------ INPUT FOR THIS TASK

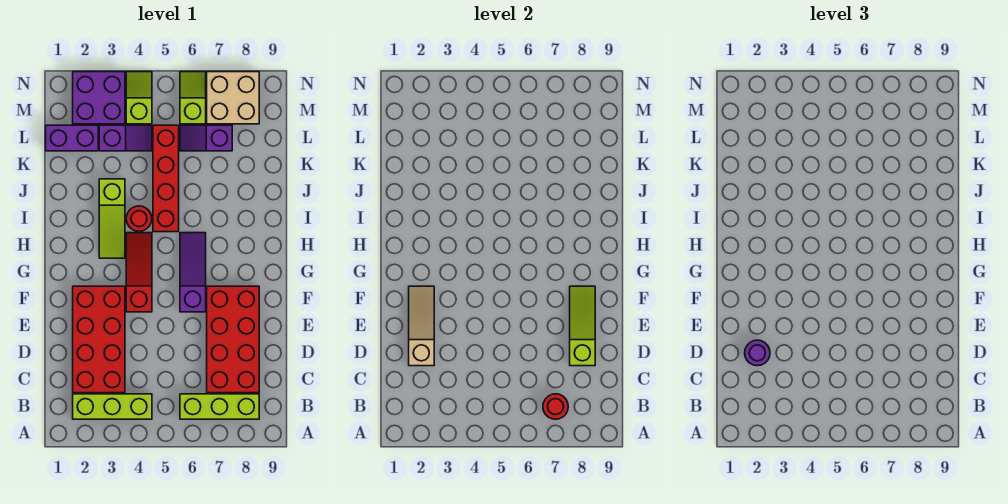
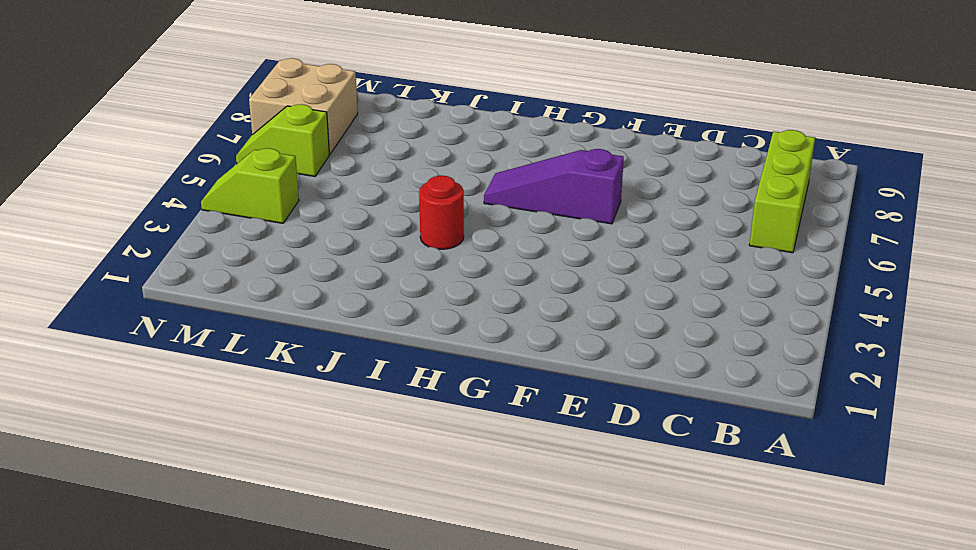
none -> lime brick B2:B4 level 1
none -> red brick C2:F3 level 1
none -> red brick C7:F8 level 1

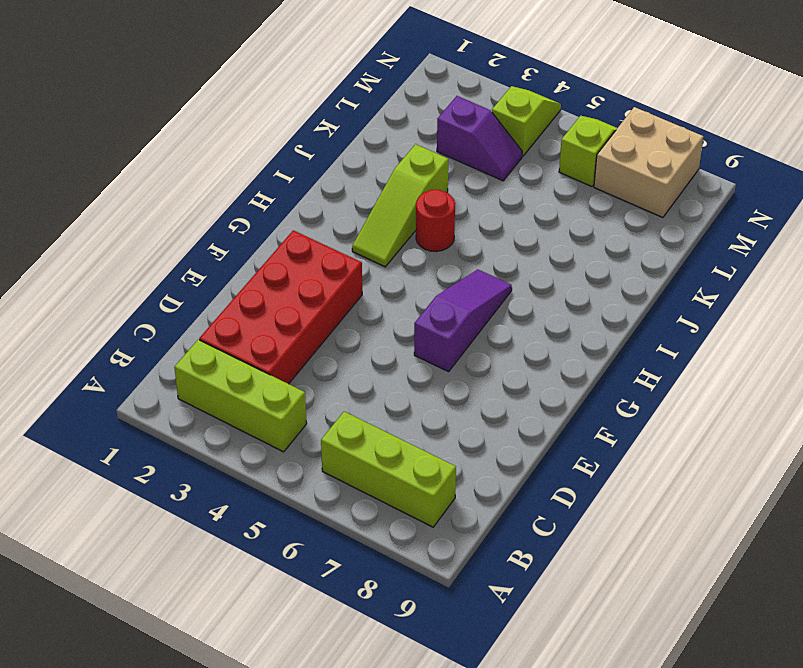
none -> red brick C7:F8 level 1
none -> red slope F4:H4 level 1 top F
none -> red brick I5:L5 level 1

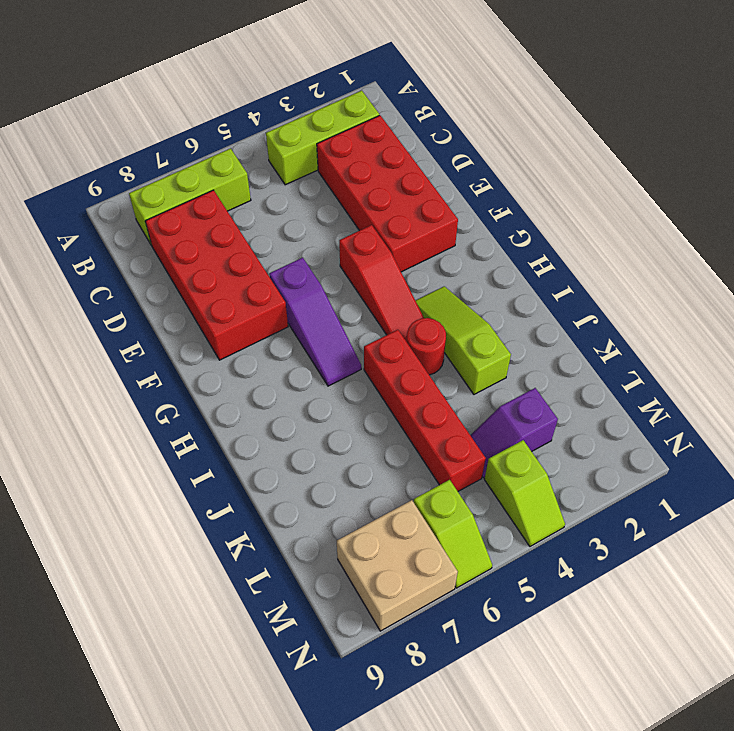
none -> purple brick L1:L2 level 1
none -> purple slope L6:L7 level 1 top 7
none -> purple brick M2:N3 level 1

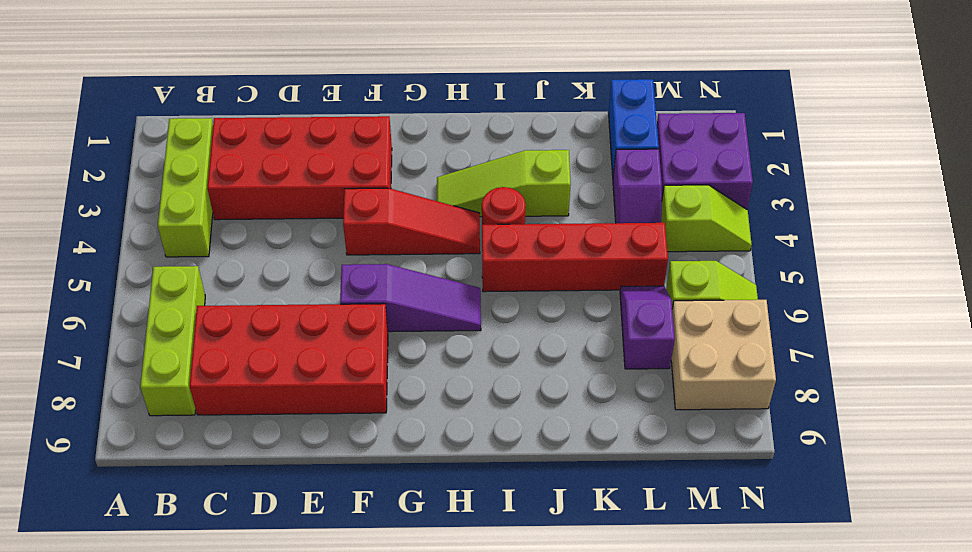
blue brick L1:L2 level 1 -> purple brick L1:L2 level 1
none -> red round brick B7 level 2
none -> tan slope D2:F2 level 2 top D
none -> lime slope D8:F8 level 2 top D

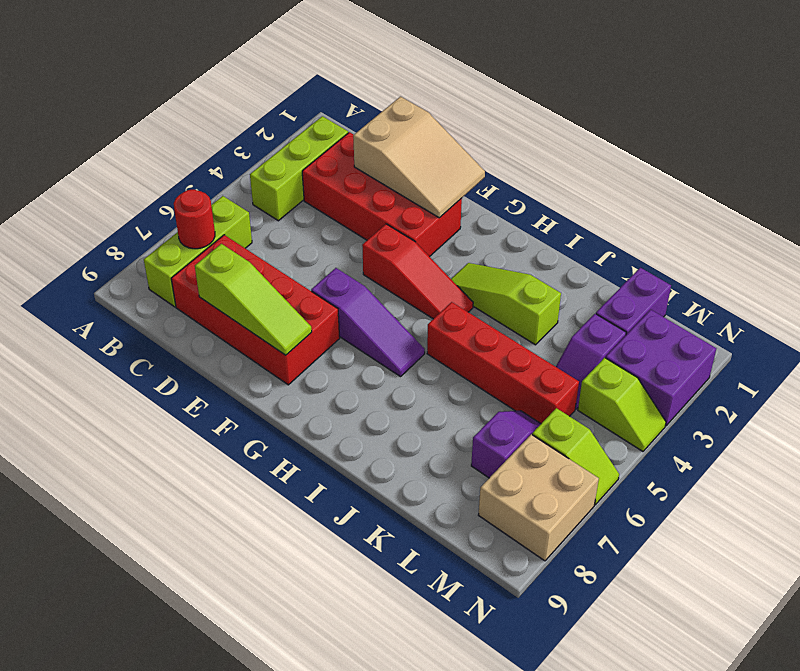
tan slope D1:F2 level 2 top D -> tan slope D2:F2 level 2 top D
none -> red round brick I4 level 1
none -> purple round brick D2 level 3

------------

-- HOW TO COMPLETE THIS TASK --
The required output is the lines from the one containing "none -> red slope F4:H4 level 1 top F" through the end of the records above, reproduced exactly, with no pictures.

-- REPLY --
none -> red slope F4:H4 level 1 top F
none -> red brick I5:L5 level 1

none -> purple brick L1:L2 level 1
none -> purple slope L6:L7 level 1 top 7
none -> purple brick M2:N3 level 1

blue brick L1:L2 level 1 -> purple brick L1:L2 level 1
none -> red round brick B7 level 2
none -> tan slope D2:F2 level 2 top D
none -> lime slope D8:F8 level 2 top D

tan slope D1:F2 level 2 top D -> tan slope D2:F2 level 2 top D
none -> red round brick I4 level 1
none -> purple round brick D2 level 3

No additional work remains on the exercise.